Records to use START

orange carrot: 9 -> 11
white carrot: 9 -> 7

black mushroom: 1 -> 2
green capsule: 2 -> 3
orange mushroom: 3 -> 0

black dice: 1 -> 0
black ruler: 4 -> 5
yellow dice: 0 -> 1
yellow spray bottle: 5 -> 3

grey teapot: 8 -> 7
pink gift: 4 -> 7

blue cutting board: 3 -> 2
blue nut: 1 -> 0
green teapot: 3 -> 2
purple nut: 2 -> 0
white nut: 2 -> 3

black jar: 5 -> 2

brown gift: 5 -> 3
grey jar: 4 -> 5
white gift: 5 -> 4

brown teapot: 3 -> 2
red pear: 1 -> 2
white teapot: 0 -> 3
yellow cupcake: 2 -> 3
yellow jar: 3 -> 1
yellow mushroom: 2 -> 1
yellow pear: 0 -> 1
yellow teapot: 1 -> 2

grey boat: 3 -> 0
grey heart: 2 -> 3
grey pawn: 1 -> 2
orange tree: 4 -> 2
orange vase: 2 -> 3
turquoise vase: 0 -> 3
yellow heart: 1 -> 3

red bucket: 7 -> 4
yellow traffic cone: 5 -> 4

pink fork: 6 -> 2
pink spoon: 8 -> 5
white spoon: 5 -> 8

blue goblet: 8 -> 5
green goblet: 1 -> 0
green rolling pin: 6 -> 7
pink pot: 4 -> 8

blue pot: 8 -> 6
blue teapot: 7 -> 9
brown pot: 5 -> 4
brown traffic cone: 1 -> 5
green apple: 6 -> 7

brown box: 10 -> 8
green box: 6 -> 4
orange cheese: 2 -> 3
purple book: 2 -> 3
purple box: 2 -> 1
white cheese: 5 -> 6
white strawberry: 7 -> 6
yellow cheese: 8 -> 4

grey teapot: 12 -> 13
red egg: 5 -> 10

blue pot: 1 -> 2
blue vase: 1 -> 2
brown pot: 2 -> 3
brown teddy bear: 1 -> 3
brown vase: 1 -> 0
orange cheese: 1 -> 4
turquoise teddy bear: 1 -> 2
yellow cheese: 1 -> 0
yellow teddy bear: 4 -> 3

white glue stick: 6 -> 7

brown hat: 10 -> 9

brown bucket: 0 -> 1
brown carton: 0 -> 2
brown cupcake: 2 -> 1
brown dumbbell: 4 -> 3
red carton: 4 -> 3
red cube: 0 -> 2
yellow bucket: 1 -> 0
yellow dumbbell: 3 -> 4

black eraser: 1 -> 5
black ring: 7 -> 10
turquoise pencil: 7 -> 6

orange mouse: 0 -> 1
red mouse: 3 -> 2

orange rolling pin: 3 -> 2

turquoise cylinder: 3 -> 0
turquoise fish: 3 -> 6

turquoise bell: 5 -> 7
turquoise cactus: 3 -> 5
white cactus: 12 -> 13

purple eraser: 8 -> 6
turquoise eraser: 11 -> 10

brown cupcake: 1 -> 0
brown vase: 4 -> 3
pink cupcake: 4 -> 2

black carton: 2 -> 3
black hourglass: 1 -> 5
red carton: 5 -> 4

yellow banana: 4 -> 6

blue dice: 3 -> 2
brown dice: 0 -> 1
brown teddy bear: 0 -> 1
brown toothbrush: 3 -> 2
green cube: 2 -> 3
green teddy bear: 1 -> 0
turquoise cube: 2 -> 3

Records to use END

-- What the task asks --
From the first line of the records above down to the line containing "white gift: 5 -> 4", repeat each line exactly as written. Include both of those lines and add nothing.

-- Response area --
orange carrot: 9 -> 11
white carrot: 9 -> 7

black mushroom: 1 -> 2
green capsule: 2 -> 3
orange mushroom: 3 -> 0

black dice: 1 -> 0
black ruler: 4 -> 5
yellow dice: 0 -> 1
yellow spray bottle: 5 -> 3

grey teapot: 8 -> 7
pink gift: 4 -> 7

blue cutting board: 3 -> 2
blue nut: 1 -> 0
green teapot: 3 -> 2
purple nut: 2 -> 0
white nut: 2 -> 3

black jar: 5 -> 2

brown gift: 5 -> 3
grey jar: 4 -> 5
white gift: 5 -> 4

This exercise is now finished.